Problem description
Return every entry in full, with no alterations.

Excerpts from a dataset
__________________________________________________
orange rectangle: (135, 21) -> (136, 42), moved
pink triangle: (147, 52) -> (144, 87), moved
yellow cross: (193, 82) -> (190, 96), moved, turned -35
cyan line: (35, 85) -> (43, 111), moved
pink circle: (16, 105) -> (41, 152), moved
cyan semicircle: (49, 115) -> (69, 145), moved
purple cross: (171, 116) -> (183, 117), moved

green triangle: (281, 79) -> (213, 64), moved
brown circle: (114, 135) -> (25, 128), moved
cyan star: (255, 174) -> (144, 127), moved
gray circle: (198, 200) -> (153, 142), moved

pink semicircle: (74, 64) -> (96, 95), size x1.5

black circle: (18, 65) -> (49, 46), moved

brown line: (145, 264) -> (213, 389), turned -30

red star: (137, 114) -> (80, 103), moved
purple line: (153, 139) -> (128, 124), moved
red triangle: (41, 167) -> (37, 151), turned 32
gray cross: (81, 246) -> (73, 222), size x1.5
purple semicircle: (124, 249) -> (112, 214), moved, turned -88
__________________________________________________
Solution to this exercise
orange rectangle: (135, 21) -> (136, 42), moved
pink triangle: (147, 52) -> (144, 87), moved
yellow cross: (193, 82) -> (190, 96), moved, turned -35
cyan line: (35, 85) -> (43, 111), moved
pink circle: (16, 105) -> (41, 152), moved
cyan semicircle: (49, 115) -> (69, 145), moved
purple cross: (171, 116) -> (183, 117), moved

green triangle: (281, 79) -> (213, 64), moved
brown circle: (114, 135) -> (25, 128), moved
cyan star: (255, 174) -> (144, 127), moved
gray circle: (198, 200) -> (153, 142), moved

pink semicircle: (74, 64) -> (96, 95), size x1.5

black circle: (18, 65) -> (49, 46), moved

brown line: (145, 264) -> (213, 389), turned -30

red star: (137, 114) -> (80, 103), moved
purple line: (153, 139) -> (128, 124), moved
red triangle: (41, 167) -> (37, 151), turned 32
gray cross: (81, 246) -> (73, 222), size x1.5
purple semicircle: (124, 249) -> (112, 214), moved, turned -88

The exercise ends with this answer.